Segment Open
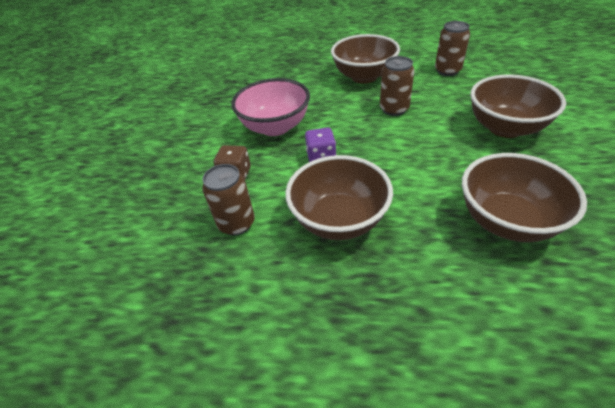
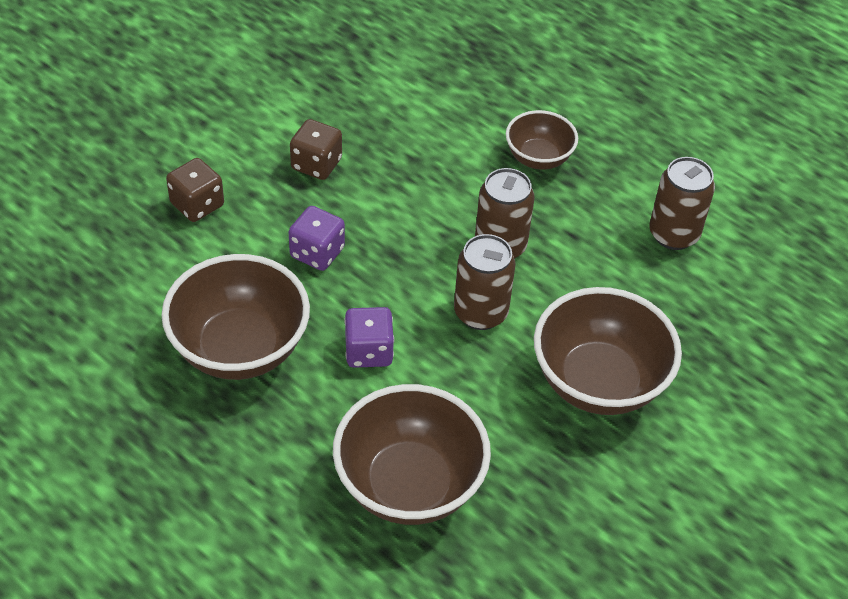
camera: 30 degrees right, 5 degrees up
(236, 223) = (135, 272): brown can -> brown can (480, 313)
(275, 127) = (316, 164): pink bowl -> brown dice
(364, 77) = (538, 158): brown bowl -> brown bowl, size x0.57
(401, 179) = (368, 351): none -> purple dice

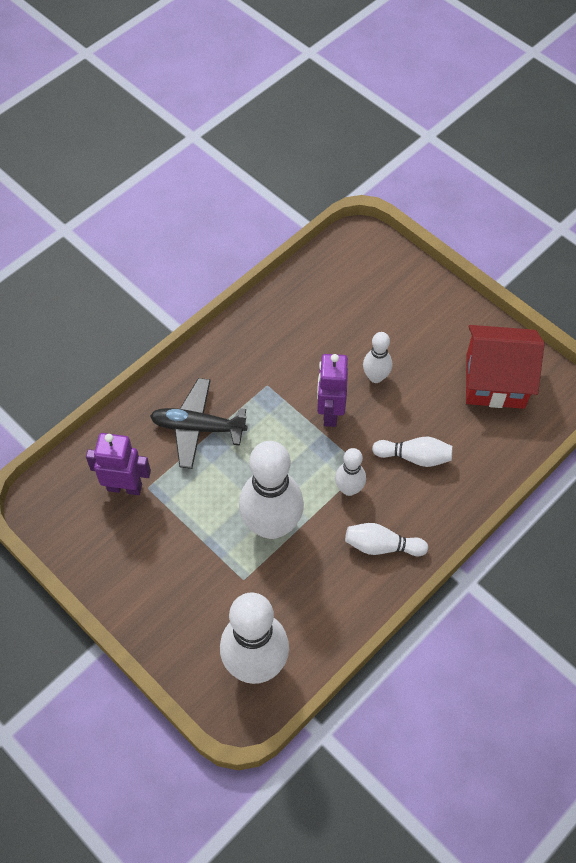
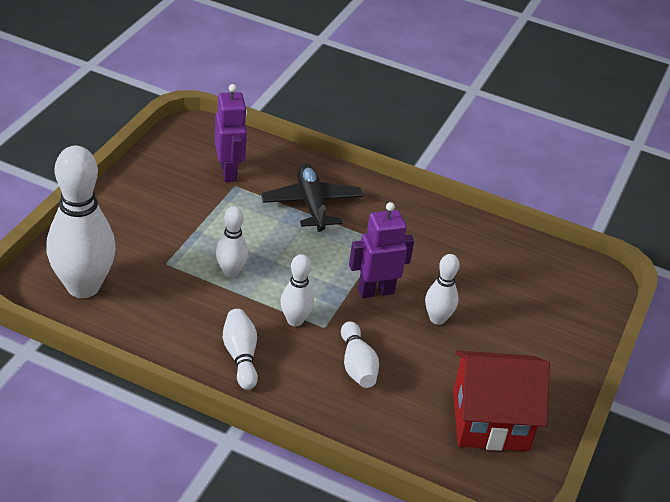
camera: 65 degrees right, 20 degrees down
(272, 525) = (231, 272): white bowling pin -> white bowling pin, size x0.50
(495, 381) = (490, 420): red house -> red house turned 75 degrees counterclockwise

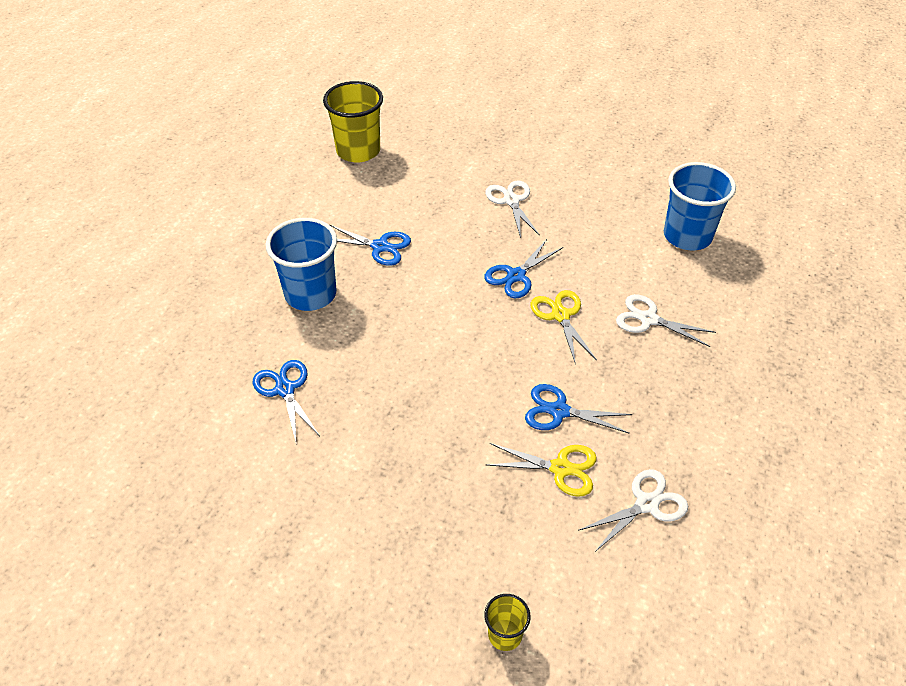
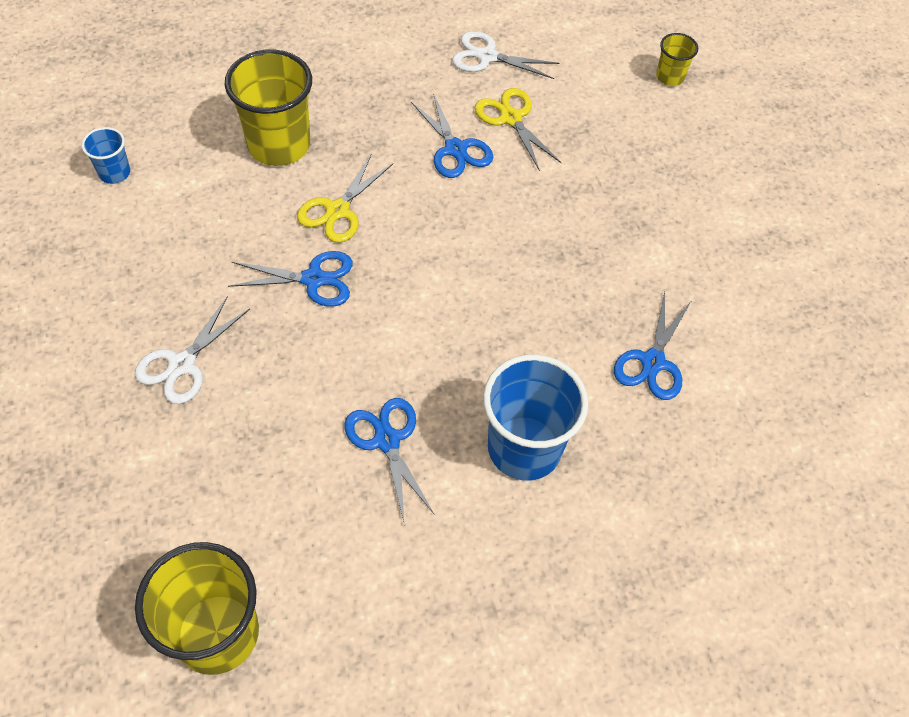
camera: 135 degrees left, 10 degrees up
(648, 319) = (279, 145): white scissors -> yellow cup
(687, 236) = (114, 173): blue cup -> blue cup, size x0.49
Segment Closed
=== WHAT IS EXPECTED ===
Some of the data mentions "white". Copy every line where it does.

=== ANSWER TO THIS PROBLEM ===
(272, 525) = (231, 272): white bowling pin -> white bowling pin, size x0.50
(648, 319) = (279, 145): white scissors -> yellow cup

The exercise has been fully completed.